■ SUPPLIED INFORMATION:
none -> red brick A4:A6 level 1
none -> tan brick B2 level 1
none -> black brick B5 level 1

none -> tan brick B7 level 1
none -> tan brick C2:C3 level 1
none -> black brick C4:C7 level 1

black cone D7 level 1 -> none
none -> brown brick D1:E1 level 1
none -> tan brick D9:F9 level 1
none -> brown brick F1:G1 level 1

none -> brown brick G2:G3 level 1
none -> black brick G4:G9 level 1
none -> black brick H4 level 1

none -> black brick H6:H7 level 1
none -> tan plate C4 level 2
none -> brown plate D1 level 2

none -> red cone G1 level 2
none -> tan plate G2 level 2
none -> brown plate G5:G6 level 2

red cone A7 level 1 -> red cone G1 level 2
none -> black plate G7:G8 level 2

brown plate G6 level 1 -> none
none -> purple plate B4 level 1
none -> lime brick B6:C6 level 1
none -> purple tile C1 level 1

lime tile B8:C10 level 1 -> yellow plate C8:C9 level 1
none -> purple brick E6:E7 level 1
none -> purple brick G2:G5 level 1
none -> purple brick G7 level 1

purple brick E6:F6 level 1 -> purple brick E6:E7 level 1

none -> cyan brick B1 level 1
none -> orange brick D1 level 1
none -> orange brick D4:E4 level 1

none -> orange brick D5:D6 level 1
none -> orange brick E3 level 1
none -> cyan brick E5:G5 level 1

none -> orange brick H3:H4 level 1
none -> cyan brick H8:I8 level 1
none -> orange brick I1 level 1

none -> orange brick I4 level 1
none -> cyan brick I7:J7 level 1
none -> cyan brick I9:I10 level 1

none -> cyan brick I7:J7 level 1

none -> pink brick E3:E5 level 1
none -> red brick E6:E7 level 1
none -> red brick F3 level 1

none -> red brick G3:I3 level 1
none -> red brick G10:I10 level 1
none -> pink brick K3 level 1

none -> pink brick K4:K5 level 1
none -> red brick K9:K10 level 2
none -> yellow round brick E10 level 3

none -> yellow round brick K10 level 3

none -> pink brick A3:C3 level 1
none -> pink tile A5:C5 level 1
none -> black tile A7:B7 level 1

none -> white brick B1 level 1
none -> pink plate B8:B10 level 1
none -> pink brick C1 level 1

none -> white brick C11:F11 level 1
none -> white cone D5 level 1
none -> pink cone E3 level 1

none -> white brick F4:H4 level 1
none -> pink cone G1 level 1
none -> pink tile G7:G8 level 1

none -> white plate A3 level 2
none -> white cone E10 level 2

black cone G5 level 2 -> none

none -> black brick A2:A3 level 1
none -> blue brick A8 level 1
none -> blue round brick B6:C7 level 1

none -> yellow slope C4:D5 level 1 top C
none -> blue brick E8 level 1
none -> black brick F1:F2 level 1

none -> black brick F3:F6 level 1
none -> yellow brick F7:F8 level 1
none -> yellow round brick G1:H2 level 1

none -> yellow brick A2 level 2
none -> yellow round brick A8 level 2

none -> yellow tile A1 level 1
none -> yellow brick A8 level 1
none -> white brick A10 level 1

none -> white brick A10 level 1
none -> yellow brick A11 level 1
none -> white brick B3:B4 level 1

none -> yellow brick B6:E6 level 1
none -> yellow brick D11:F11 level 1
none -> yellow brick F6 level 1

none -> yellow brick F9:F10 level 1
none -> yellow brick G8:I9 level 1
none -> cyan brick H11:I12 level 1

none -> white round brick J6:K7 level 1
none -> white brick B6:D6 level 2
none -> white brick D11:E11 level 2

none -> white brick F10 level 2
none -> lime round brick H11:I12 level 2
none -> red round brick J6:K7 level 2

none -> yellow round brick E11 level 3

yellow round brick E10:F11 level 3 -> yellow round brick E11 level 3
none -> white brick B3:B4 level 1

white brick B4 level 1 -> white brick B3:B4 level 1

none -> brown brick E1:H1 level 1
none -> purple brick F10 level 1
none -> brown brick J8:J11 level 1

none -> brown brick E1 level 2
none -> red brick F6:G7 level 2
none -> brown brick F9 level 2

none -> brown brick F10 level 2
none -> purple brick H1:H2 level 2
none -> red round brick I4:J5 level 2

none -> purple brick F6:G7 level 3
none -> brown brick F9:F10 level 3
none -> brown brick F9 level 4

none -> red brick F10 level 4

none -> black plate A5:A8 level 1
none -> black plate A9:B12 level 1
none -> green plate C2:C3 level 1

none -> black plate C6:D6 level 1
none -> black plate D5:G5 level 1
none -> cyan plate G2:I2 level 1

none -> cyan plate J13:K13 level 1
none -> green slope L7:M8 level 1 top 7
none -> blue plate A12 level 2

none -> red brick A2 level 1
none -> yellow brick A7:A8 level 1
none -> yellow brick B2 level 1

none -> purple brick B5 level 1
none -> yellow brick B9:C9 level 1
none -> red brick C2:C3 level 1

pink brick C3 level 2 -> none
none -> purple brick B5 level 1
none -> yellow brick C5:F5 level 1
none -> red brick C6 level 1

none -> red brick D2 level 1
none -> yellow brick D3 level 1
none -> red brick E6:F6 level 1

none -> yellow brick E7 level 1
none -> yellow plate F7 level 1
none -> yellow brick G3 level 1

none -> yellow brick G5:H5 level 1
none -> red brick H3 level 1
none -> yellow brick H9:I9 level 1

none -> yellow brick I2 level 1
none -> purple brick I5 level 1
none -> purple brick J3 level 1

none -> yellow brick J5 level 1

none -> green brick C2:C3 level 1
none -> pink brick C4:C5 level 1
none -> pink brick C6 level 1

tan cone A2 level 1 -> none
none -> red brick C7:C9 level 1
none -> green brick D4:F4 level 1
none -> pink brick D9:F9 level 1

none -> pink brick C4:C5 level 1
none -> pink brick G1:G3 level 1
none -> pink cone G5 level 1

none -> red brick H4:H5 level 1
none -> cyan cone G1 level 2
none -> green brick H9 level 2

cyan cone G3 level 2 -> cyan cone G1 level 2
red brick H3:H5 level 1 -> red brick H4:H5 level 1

■ WHAT YOU WILL DO:
Return exactly the leading lines of the listing, stopping after the line in which "none -> brown brick D1:E1 level 1" occurs.

■ ANSWER FOR THIS EXERCISE:
none -> red brick A4:A6 level 1
none -> tan brick B2 level 1
none -> black brick B5 level 1

none -> tan brick B7 level 1
none -> tan brick C2:C3 level 1
none -> black brick C4:C7 level 1

black cone D7 level 1 -> none
none -> brown brick D1:E1 level 1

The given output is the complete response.